» Task item
Nothing other than the lines from the one containing "black brick A3:C3" through the last line of the data below should be output, each reproduced exactly.

» Source material
_ _ _ _ _
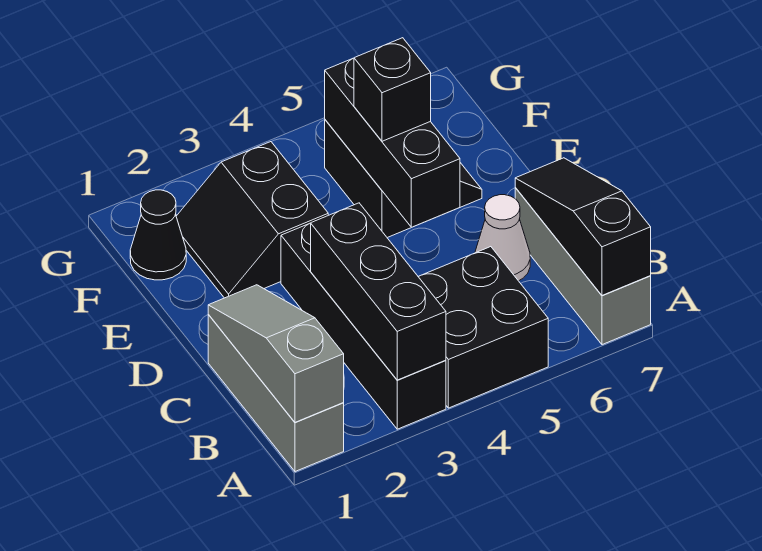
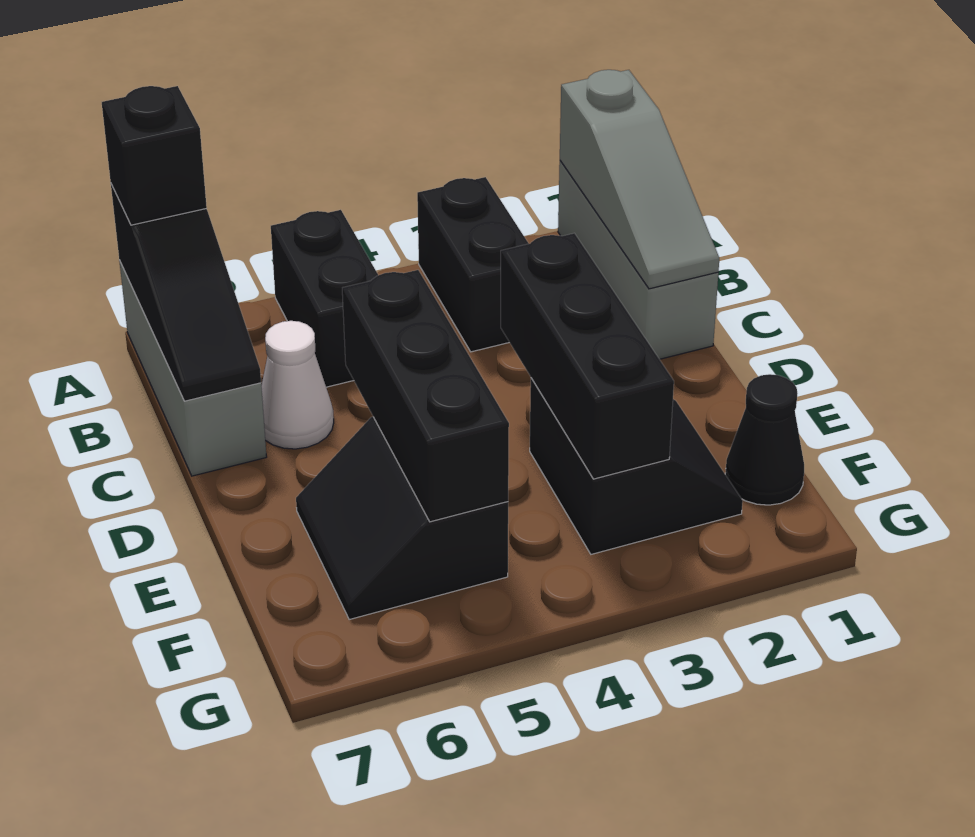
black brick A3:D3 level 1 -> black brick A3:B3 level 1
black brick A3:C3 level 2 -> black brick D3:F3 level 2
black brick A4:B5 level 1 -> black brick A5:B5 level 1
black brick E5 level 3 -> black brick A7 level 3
_ _ _ _ _
» Answer space
black brick A3:C3 level 2 -> black brick D3:F3 level 2
black brick A4:B5 level 1 -> black brick A5:B5 level 1
black brick E5 level 3 -> black brick A7 level 3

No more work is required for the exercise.